**What you will do:** The records that follow are to be repeated in full, with no pictures retained.

**Records to use:**
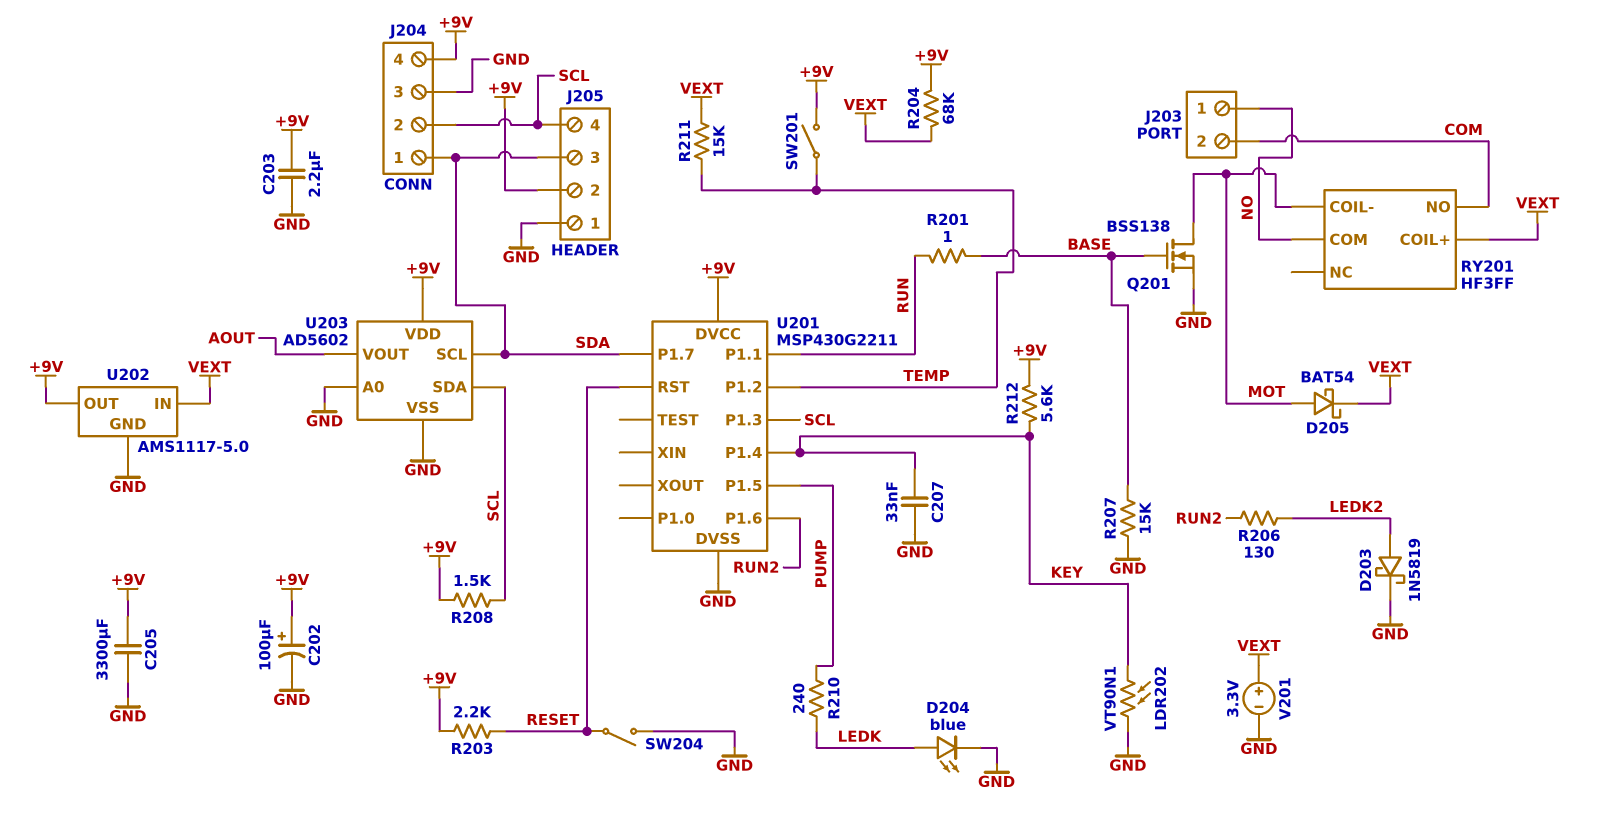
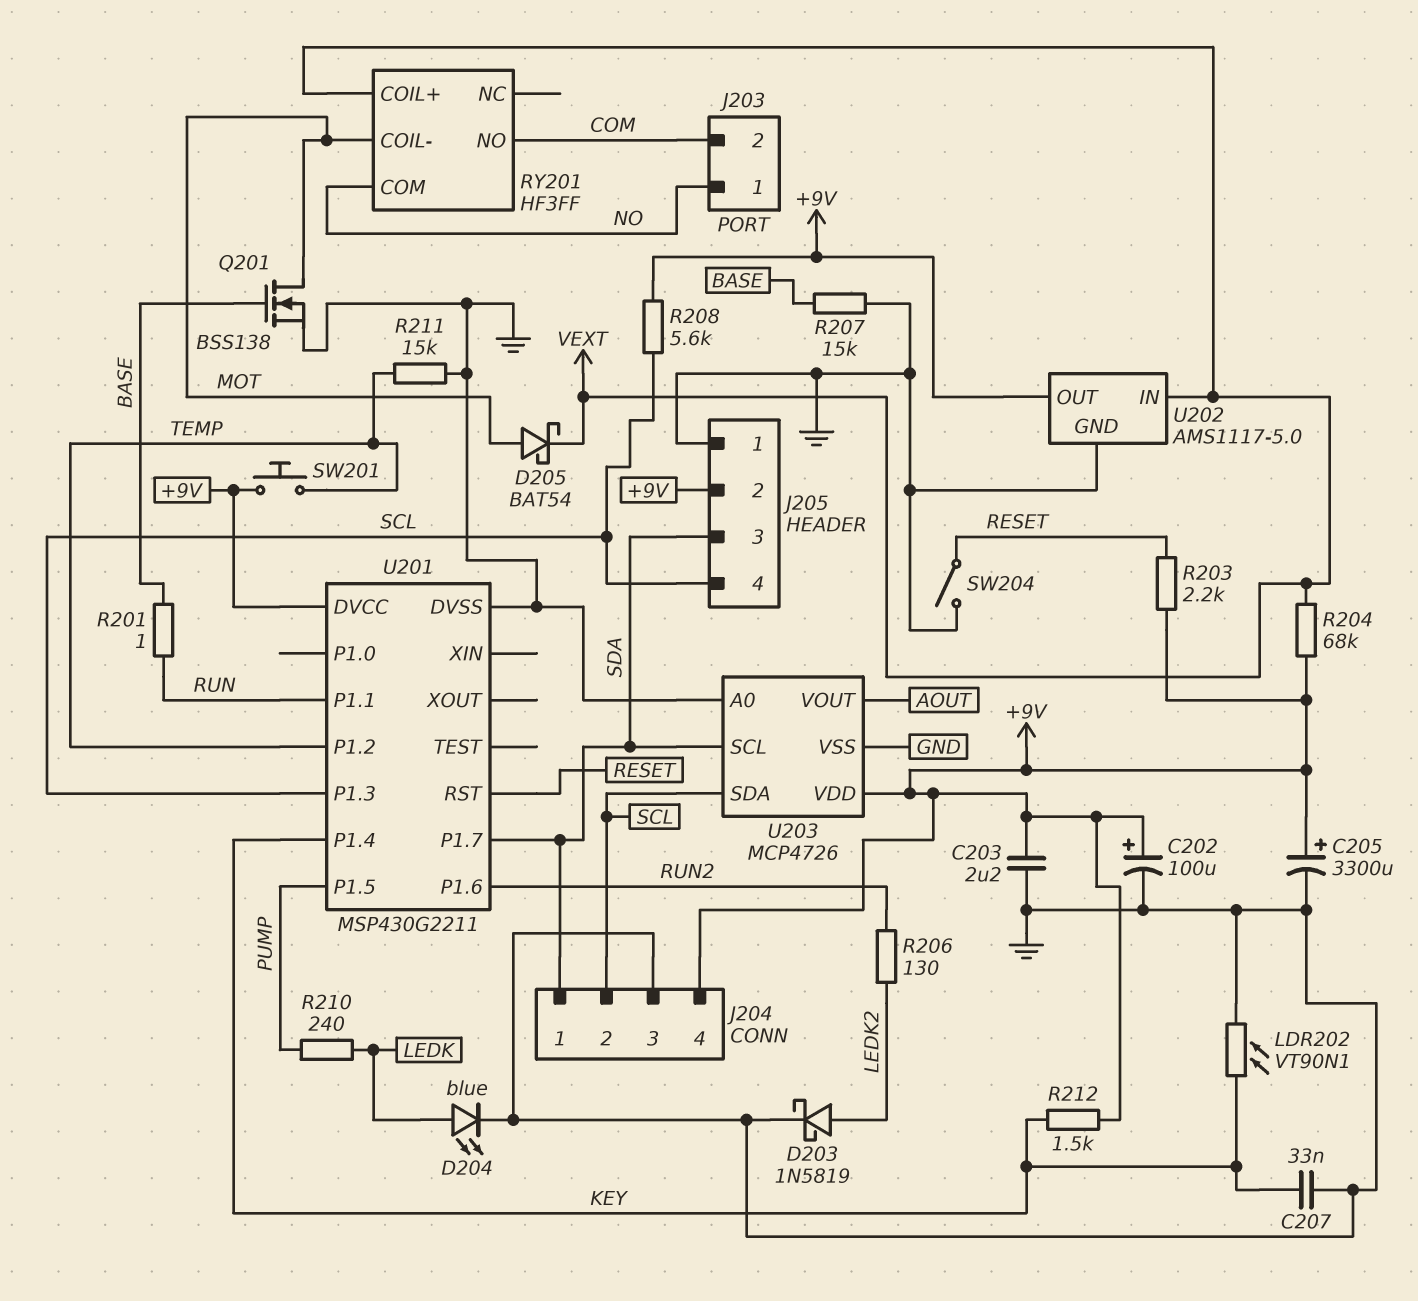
C205: 3300uF (+9V, GND) -> 3300uF (plus +9V, minus GND)
R208: 1.5k (+9V, SCL) -> 5.6k (+9V, SCL)
R211: 15k (TEMP, VEXT) -> 15k (GND, TEMP)
R212: 5.6k (+9V, KEY) -> 1.5k (+9V, KEY)
SW201: switch (+9V, TEMP) -> button (+9V, TEMP)
U203: AD5602 -> MCP4726
V201: 3.3V (plus VEXT, minus GND) -> none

**Result:**
C205: 3300uF (+9V, GND) -> 3300uF (plus +9V, minus GND)
R208: 1.5k (+9V, SCL) -> 5.6k (+9V, SCL)
R211: 15k (TEMP, VEXT) -> 15k (GND, TEMP)
R212: 5.6k (+9V, KEY) -> 1.5k (+9V, KEY)
SW201: switch (+9V, TEMP) -> button (+9V, TEMP)
U203: AD5602 -> MCP4726
V201: 3.3V (plus VEXT, minus GND) -> none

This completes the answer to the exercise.